Requirement
The span to repeat in the listing below runs from the line containing "green cross: (101, 23) -> (60, 39), moved" to the line containing "white diamond: (789, 129)", inclusive. Repeat it exactly, and only it.

Data in this exercise
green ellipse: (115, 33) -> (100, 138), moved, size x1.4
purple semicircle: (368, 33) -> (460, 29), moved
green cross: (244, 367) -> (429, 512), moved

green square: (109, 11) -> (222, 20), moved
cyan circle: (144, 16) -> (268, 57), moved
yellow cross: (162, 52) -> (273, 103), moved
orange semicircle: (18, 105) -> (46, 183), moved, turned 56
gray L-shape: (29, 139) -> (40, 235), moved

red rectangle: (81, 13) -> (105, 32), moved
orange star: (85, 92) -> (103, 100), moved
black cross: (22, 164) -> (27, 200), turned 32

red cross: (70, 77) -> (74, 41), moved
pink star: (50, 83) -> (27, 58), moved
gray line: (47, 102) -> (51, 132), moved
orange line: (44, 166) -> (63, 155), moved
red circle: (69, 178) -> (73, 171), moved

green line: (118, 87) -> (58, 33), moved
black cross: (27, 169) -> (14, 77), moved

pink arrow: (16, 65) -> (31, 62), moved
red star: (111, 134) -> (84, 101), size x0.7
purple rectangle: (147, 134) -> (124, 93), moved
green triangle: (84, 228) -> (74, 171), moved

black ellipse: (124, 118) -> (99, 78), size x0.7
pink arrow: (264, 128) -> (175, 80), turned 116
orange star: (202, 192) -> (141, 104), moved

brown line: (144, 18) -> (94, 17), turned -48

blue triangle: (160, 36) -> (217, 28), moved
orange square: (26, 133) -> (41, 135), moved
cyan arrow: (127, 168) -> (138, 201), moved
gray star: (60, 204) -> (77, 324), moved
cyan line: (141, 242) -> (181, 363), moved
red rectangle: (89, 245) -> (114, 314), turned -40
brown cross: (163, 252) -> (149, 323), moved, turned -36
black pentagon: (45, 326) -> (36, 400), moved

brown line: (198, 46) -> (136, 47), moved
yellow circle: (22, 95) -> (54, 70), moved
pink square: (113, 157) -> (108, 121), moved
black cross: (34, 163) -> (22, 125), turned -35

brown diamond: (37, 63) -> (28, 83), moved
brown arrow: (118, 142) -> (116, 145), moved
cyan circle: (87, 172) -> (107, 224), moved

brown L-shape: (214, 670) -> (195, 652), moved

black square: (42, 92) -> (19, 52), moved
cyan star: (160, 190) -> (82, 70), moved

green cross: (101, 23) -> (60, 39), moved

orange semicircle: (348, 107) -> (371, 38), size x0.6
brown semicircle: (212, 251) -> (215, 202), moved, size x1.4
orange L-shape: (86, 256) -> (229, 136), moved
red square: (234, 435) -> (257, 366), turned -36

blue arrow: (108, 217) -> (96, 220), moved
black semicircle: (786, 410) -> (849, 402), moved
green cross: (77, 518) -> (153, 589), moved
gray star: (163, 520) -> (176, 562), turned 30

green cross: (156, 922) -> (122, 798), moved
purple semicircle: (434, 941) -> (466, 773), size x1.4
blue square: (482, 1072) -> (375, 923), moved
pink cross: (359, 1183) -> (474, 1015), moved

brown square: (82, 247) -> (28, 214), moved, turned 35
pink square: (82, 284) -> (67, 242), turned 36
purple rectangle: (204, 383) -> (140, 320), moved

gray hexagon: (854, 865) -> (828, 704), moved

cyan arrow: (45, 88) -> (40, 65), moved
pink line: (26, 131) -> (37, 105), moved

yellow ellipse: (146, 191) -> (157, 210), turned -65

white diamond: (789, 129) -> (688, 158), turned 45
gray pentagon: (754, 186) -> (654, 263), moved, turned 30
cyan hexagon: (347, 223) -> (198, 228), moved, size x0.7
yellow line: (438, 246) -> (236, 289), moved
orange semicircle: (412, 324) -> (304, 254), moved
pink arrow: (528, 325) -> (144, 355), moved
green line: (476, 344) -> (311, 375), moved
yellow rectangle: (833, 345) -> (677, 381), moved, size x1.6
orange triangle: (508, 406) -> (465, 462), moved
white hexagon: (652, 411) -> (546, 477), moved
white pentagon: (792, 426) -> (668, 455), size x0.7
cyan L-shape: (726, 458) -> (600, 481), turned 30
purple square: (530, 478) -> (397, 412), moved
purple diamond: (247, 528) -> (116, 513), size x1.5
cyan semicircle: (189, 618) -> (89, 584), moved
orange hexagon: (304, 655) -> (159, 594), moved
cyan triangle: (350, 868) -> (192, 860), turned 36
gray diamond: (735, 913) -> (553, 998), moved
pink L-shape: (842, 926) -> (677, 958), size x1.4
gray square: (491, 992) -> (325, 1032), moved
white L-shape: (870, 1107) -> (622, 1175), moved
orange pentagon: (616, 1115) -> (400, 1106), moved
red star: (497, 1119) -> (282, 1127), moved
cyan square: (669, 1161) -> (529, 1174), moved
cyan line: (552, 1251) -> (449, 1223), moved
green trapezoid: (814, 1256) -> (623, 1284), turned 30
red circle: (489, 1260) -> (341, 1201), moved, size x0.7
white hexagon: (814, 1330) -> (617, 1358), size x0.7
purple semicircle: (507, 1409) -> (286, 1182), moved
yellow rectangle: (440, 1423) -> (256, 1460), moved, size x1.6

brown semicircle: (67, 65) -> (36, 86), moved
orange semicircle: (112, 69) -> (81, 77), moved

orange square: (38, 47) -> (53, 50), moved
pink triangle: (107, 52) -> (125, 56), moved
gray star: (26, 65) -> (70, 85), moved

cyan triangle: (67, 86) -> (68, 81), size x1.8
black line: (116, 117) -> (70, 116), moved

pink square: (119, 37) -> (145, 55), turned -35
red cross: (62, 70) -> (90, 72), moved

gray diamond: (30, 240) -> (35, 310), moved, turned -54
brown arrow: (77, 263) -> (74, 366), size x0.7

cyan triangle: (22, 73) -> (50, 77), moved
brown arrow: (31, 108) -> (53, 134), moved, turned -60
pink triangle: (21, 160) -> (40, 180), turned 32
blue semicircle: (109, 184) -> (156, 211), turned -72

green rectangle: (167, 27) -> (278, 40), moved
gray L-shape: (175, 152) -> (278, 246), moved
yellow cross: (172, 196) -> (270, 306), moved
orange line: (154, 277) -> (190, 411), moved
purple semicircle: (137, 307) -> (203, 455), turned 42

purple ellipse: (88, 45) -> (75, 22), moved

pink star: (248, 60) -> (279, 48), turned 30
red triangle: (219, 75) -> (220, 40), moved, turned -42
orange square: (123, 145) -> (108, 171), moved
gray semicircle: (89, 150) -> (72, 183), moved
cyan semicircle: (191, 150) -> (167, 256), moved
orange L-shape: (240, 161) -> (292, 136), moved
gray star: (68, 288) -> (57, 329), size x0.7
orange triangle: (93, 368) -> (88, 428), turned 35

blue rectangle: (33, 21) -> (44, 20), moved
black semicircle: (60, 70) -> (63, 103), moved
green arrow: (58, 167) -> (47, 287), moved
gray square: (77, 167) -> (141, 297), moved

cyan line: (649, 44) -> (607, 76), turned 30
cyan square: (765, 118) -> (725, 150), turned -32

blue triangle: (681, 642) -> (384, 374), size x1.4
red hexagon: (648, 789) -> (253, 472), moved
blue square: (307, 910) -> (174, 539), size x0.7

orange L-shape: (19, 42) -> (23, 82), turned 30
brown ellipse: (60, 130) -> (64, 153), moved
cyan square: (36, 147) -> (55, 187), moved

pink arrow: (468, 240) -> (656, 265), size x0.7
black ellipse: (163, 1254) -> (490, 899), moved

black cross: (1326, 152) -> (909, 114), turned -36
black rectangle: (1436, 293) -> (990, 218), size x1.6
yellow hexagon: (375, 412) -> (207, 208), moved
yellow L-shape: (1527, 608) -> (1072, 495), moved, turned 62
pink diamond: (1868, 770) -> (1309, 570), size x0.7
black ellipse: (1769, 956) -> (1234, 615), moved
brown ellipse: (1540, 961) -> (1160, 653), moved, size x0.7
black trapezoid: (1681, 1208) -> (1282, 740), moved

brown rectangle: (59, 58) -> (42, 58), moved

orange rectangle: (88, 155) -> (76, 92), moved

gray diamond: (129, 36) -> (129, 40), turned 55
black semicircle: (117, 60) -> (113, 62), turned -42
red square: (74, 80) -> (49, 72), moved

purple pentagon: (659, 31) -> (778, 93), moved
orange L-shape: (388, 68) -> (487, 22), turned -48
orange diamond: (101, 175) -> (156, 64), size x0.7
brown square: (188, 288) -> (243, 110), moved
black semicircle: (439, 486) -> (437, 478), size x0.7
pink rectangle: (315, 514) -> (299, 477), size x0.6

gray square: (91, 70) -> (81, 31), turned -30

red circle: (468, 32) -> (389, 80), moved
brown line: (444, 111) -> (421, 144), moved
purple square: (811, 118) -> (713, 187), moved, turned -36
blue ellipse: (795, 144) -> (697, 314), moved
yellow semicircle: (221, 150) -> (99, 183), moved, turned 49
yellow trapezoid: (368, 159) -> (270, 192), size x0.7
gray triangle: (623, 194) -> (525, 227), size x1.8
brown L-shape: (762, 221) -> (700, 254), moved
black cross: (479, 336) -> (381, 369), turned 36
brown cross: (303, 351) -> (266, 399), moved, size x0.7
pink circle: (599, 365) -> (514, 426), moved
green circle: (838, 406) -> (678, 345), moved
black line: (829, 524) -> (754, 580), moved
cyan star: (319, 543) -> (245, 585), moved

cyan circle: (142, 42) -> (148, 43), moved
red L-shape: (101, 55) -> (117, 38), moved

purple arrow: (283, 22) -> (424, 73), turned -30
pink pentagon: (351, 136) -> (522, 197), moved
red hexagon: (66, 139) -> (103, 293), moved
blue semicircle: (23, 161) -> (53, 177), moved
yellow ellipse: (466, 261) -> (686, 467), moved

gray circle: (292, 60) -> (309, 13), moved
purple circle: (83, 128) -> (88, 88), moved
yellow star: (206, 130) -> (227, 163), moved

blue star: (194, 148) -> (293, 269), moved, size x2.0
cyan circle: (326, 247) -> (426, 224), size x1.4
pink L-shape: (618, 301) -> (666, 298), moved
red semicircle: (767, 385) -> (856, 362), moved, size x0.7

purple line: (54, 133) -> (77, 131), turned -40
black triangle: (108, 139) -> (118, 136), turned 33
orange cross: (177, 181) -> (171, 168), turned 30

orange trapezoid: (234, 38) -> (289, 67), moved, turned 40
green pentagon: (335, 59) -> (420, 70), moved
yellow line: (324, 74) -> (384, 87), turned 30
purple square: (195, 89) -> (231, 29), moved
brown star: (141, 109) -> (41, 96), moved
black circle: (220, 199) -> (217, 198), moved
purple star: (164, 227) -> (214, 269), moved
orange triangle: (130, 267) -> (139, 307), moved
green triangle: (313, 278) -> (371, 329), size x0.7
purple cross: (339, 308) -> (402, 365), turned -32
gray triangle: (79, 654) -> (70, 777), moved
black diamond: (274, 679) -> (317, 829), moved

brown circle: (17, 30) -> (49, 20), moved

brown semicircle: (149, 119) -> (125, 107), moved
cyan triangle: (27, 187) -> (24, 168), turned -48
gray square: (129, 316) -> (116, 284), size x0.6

Result of the exercise
green cross: (101, 23) -> (60, 39), moved

orange semicircle: (348, 107) -> (371, 38), size x0.6
brown semicircle: (212, 251) -> (215, 202), moved, size x1.4
orange L-shape: (86, 256) -> (229, 136), moved
red square: (234, 435) -> (257, 366), turned -36

blue arrow: (108, 217) -> (96, 220), moved
black semicircle: (786, 410) -> (849, 402), moved
green cross: (77, 518) -> (153, 589), moved
gray star: (163, 520) -> (176, 562), turned 30

green cross: (156, 922) -> (122, 798), moved
purple semicircle: (434, 941) -> (466, 773), size x1.4
blue square: (482, 1072) -> (375, 923), moved
pink cross: (359, 1183) -> (474, 1015), moved

brown square: (82, 247) -> (28, 214), moved, turned 35
pink square: (82, 284) -> (67, 242), turned 36
purple rectangle: (204, 383) -> (140, 320), moved

gray hexagon: (854, 865) -> (828, 704), moved

cyan arrow: (45, 88) -> (40, 65), moved
pink line: (26, 131) -> (37, 105), moved

yellow ellipse: (146, 191) -> (157, 210), turned -65

white diamond: (789, 129) -> (688, 158), turned 45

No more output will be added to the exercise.